▶ _TASK INSTRUCTIONS_: Wherever "none" shows up in the records below, copy the whole line.

▶ _DATA FOR THIS TASK_:
_ _ _

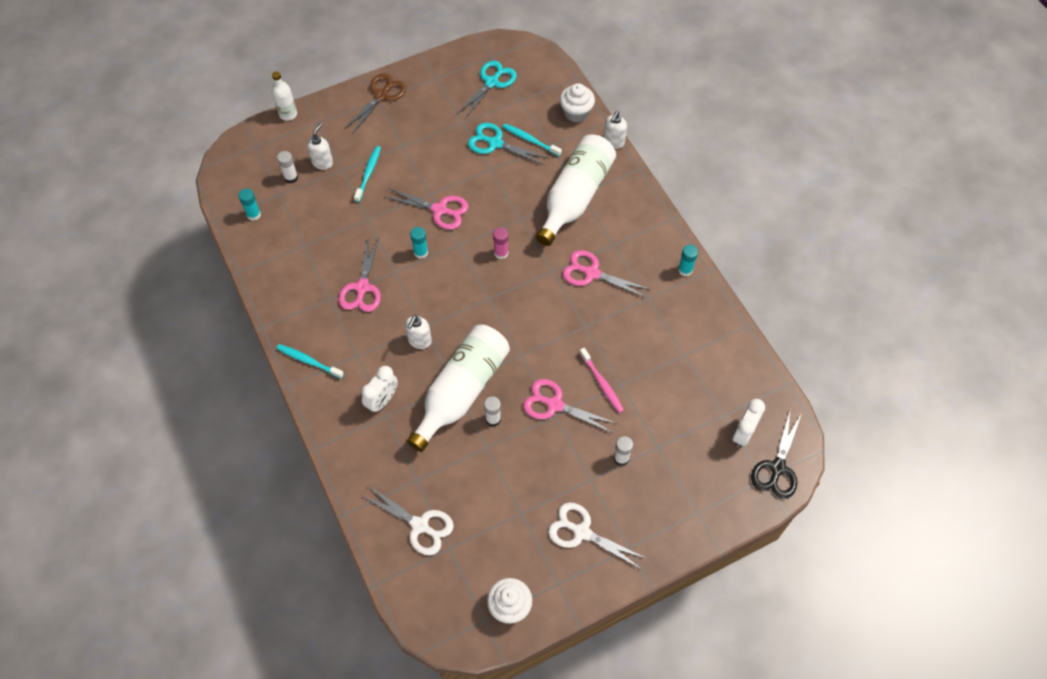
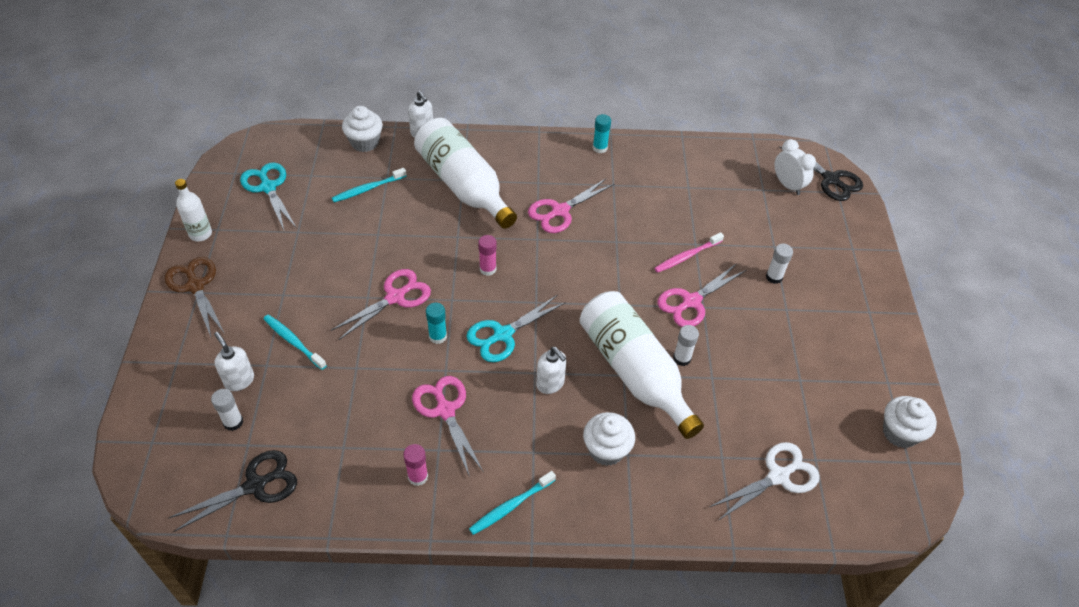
camera: 65 degrees left, 10 degrees down
(254, 214) = (255, 485): turquoise glue stick -> black scissors
(288, 114) = (135, 388): white bottle -> white bottle (200, 234)
(303, 297) = (418, 476): none -> pink glue stick
(362, 287) = (445, 410): pink scissors -> pink scissors turned 150 degrees counterclockwise
(382, 400) = (606, 450): white clock -> white cupcake
(495, 143) = (348, 217): turquoise scissors -> turquoise scissors (503, 334)
(582, 532) = (840, 340): white scissors -> none
(602, 383) = (687, 256): pink toothbrush -> pink toothbrush turned 150 degrees clockwise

_ _ _

▶ _TASK RESULT_:
(303, 297) = (418, 476): none -> pink glue stick
(582, 532) = (840, 340): white scissors -> none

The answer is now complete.